=== Available records ===

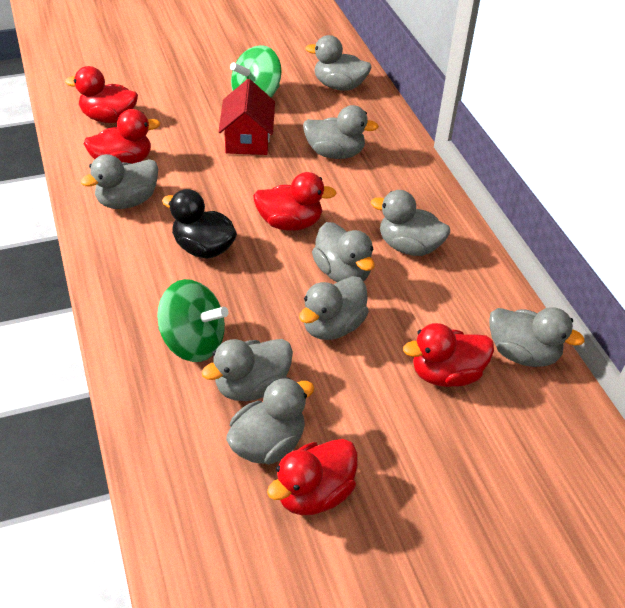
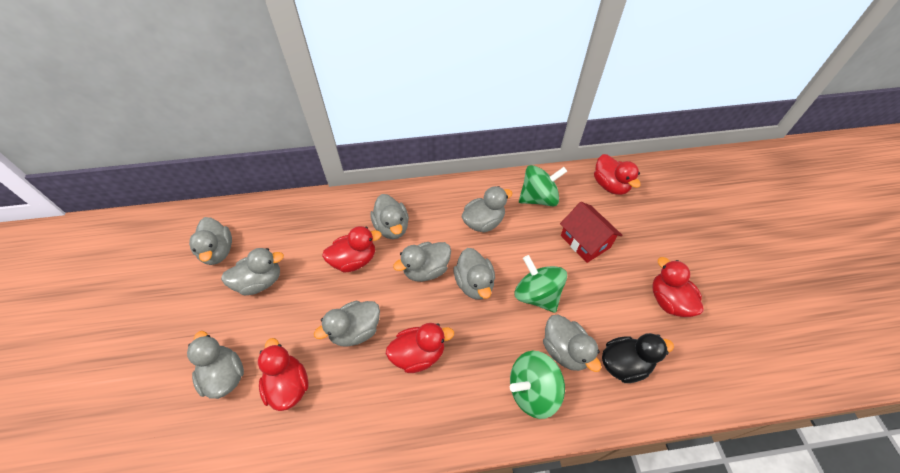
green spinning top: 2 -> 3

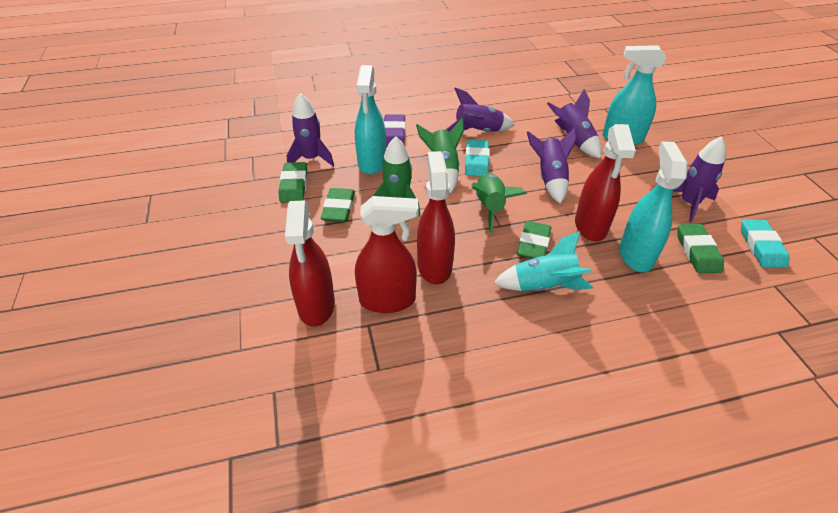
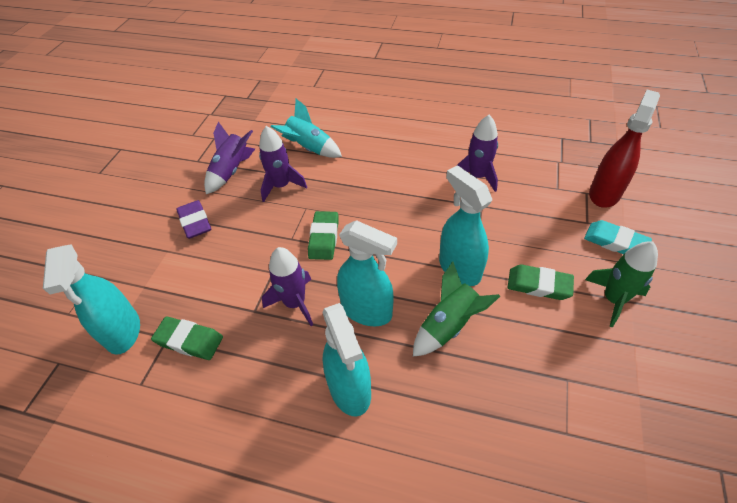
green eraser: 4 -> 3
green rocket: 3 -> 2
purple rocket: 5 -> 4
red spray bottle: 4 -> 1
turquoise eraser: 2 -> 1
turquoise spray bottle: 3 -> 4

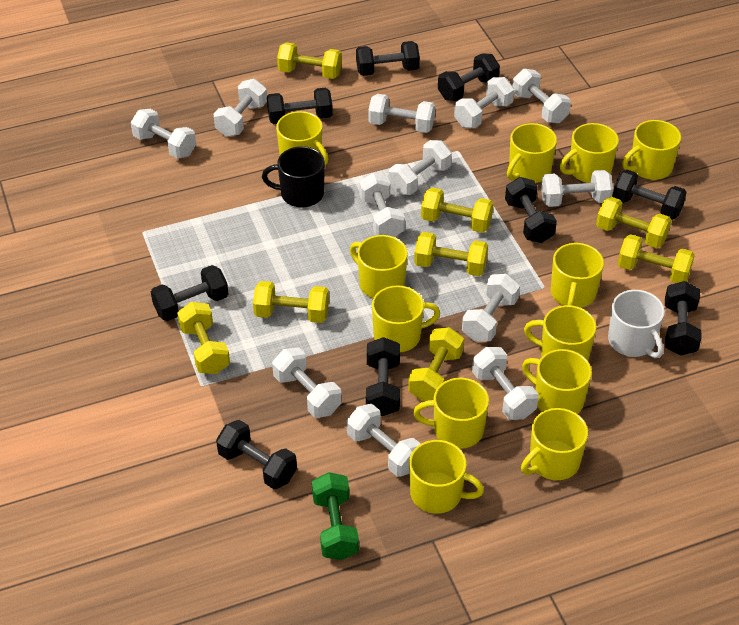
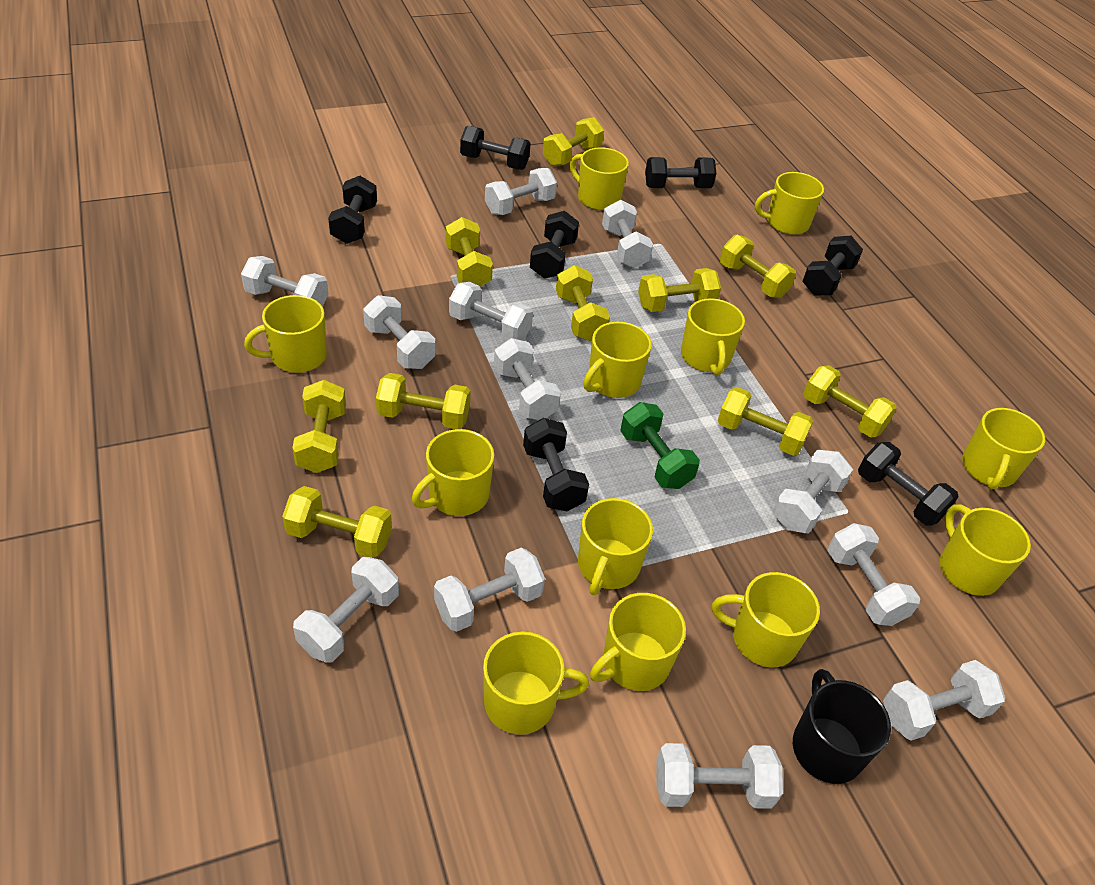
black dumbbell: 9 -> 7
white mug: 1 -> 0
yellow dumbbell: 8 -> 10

=== Your objective ===
From the lines above, copy those that contain the word "turquoise".

=== Exercise result ===
turquoise eraser: 2 -> 1
turquoise spray bottle: 3 -> 4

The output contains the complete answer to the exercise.